*Description of the task:* The reply must repeat each entry exactly and contain no pictures.

(Dataset records)

<<<<

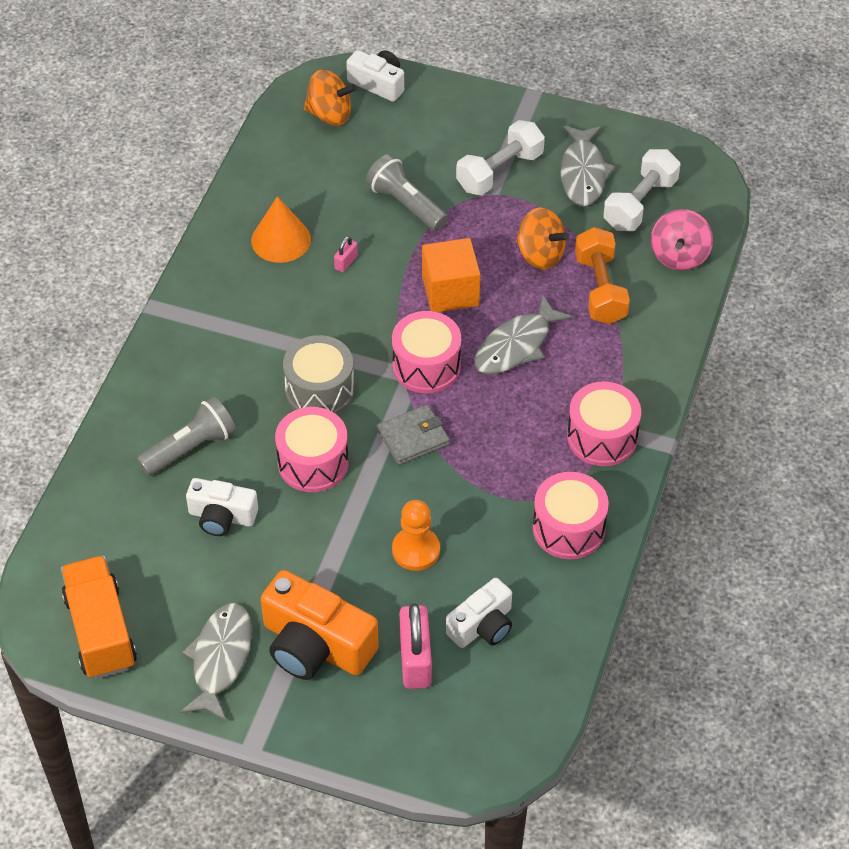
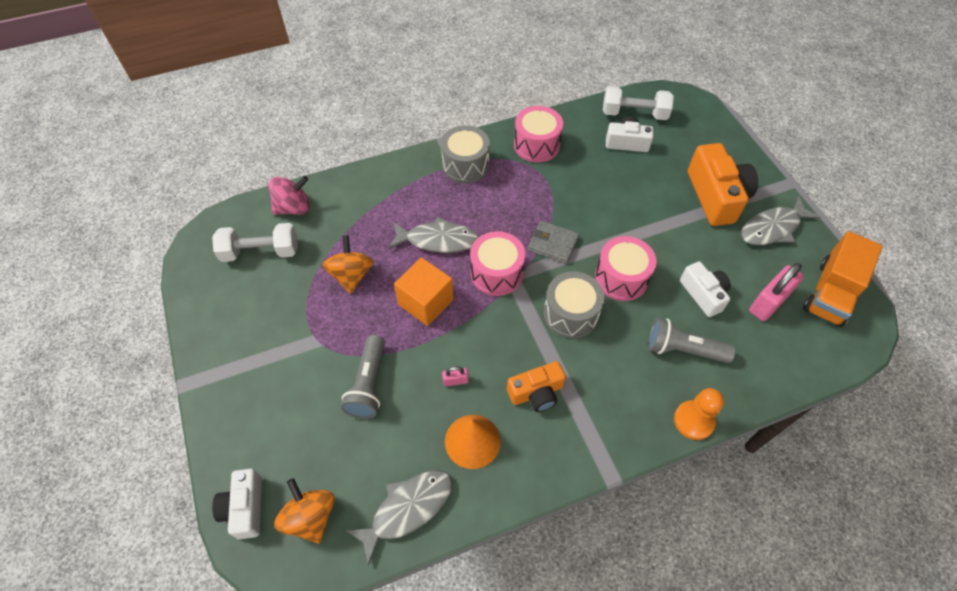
camera: 130 degrees left, 5 degrees up
(273, 309) = (536, 393): none -> orange camera
(415, 660) = (674, 154): pink padlock -> pink padlock (768, 302)
(416, 550) = (618, 194): orange pawn -> orange pawn (693, 421)
(499, 171) = (288, 349): white dumbbell -> white dumbbell (634, 114)
(583, 173) = (253, 299): grey fish -> grey fish (407, 509)
(600, 289) = (355, 228): orange dumbbell -> none
(602, 437) = (465, 165): pink drum -> grey drum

>>>>

*Answer space:*
camera: 130 degrees left, 5 degrees up
(273, 309) = (536, 393): none -> orange camera
(415, 660) = (674, 154): pink padlock -> pink padlock (768, 302)
(416, 550) = (618, 194): orange pawn -> orange pawn (693, 421)
(499, 171) = (288, 349): white dumbbell -> white dumbbell (634, 114)
(583, 173) = (253, 299): grey fish -> grey fish (407, 509)
(600, 289) = (355, 228): orange dumbbell -> none
(602, 437) = (465, 165): pink drum -> grey drum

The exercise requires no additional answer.